[Object state comparisons]

BEGIN

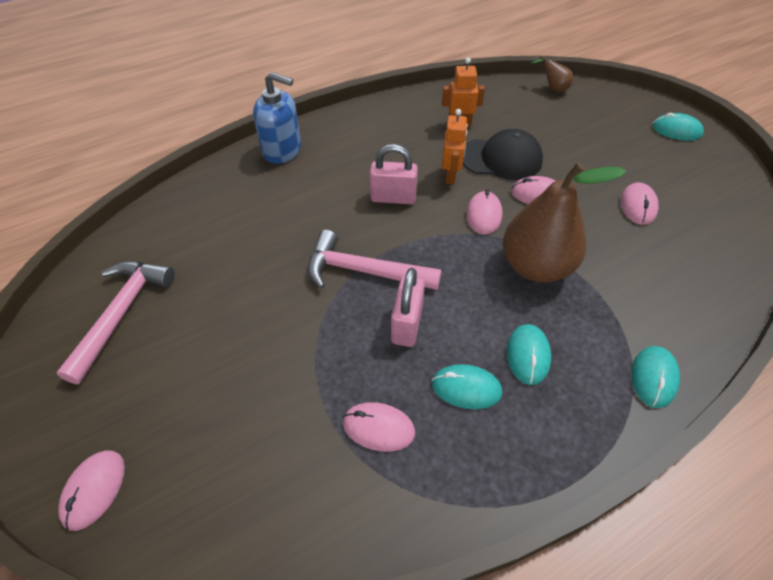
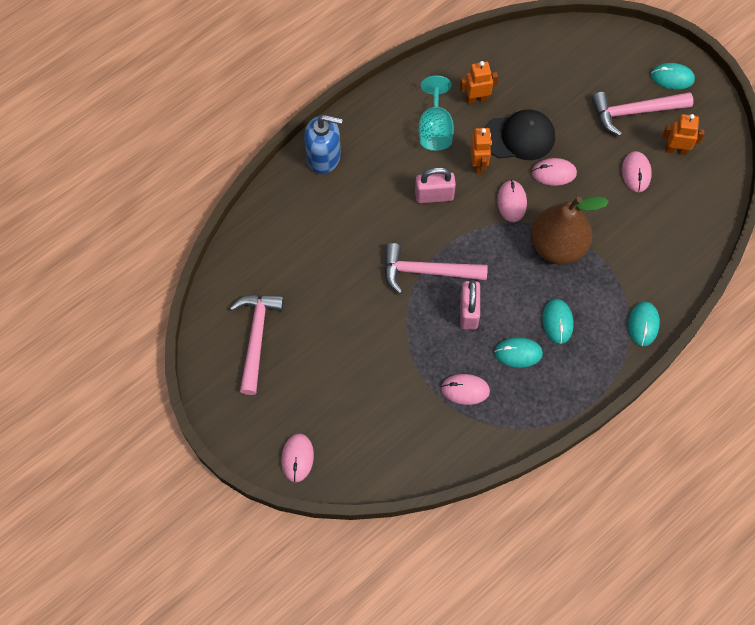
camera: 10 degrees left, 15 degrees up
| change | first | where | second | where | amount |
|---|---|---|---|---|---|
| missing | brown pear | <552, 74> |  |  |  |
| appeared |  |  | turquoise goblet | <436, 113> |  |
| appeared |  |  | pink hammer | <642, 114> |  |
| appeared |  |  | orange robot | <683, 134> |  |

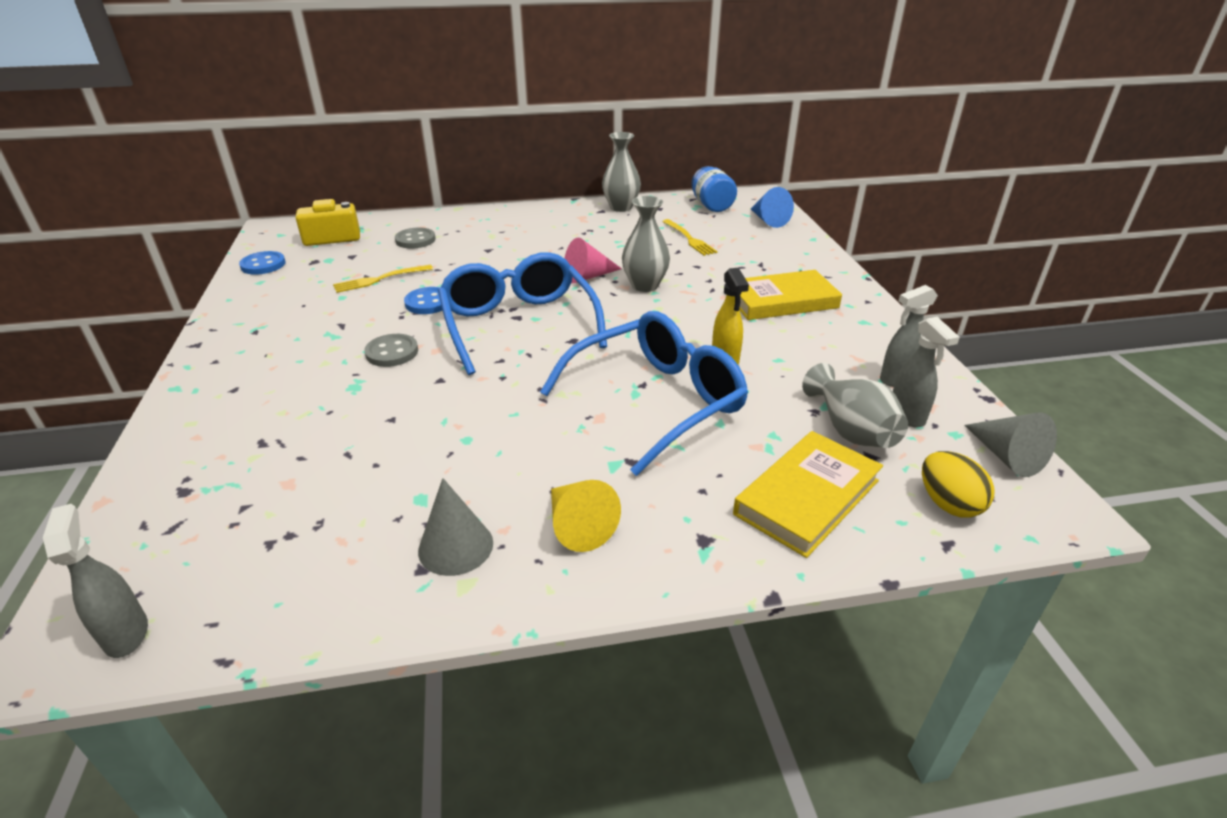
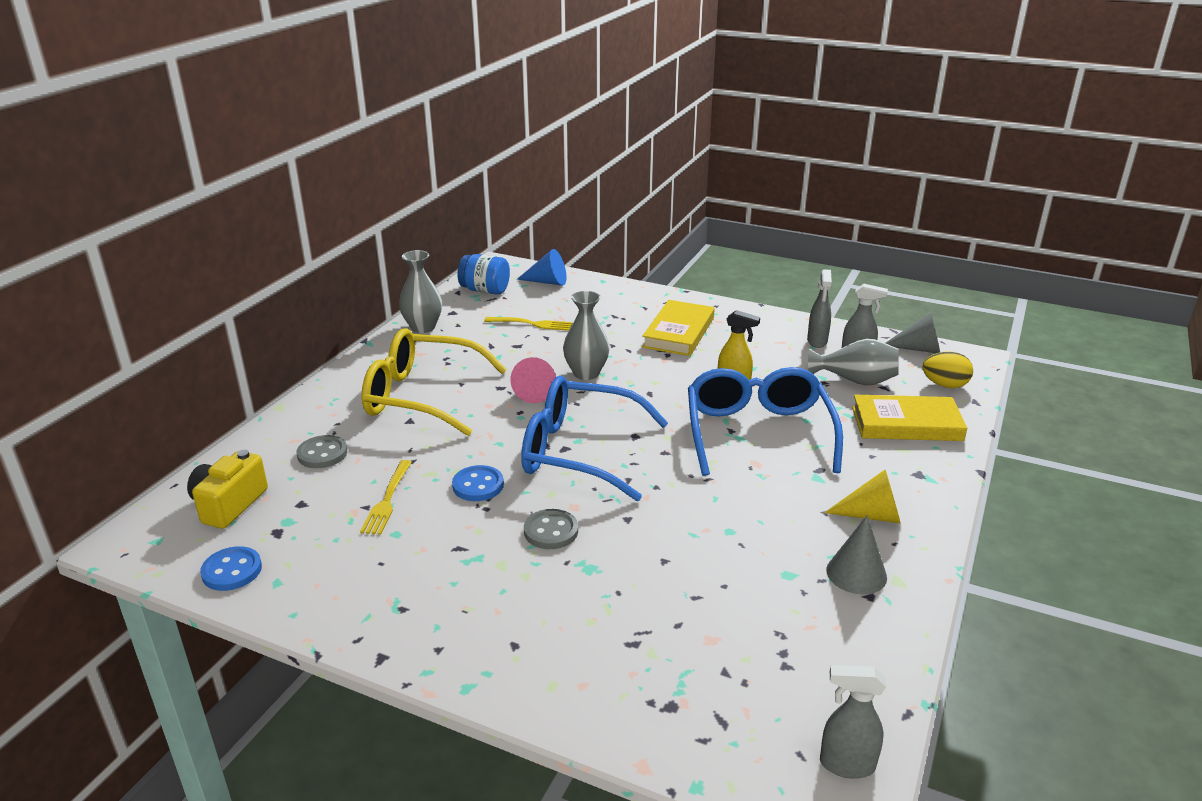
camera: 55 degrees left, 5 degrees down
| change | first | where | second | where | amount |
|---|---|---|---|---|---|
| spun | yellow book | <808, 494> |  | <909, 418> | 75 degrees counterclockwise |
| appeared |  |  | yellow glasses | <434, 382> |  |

END

What the exercise asks - Set down the records above exactly, leaving out pictures.

Written solution -
camera: 10 degrees left, 15 degrees up
| change | first | where | second | where | amount |
|---|---|---|---|---|---|
| missing | brown pear | <552, 74> |  |  |  |
| appeared |  |  | turquoise goblet | <436, 113> |  |
| appeared |  |  | pink hammer | <642, 114> |  |
| appeared |  |  | orange robot | <683, 134> |  |

camera: 55 degrees left, 5 degrees down
| change | first | where | second | where | amount |
|---|---|---|---|---|---|
| spun | yellow book | <808, 494> |  | <909, 418> | 75 degrees counterclockwise |
| appeared |  |  | yellow glasses | <434, 382> |  |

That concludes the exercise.